▶ Your task: Transcribe, exactly as they appear, only the lines from the one holding "brown gift [237,132,288,176]" through the end of the entries below.

▶ Source data:

--- START ---

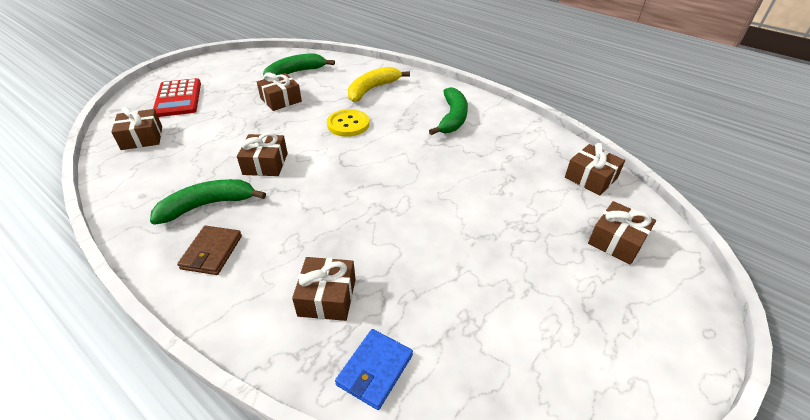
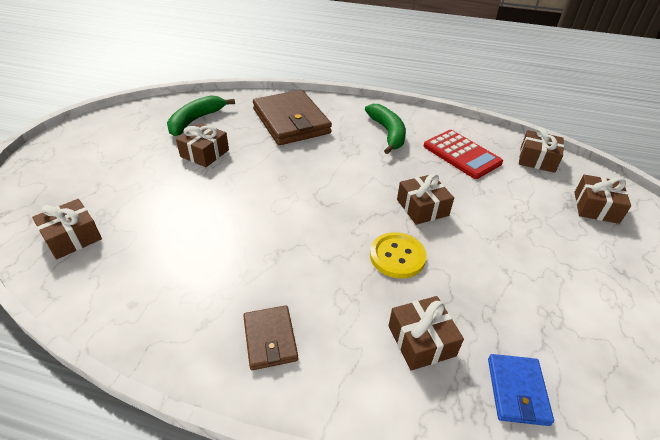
camera: 25 degrees left, 0 degrees up
green banana [150,179,266,225] -> none
red calculator [153,78,201,117] -> red calculator moved to [424,130,503,179]
brown gift [237,132,288,176] -> brown gift moved to [397,174,454,225]
yellow button [327,109,369,137] -> yellow button moved to [370,232,427,278]
yellow banana [348,67,410,102] -> brown wallet [253,90,332,145]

--- END ---

▶ Answer to this exercise:
brown gift [237,132,288,176] -> brown gift moved to [397,174,454,225]
yellow button [327,109,369,137] -> yellow button moved to [370,232,427,278]
yellow banana [348,67,410,102] -> brown wallet [253,90,332,145]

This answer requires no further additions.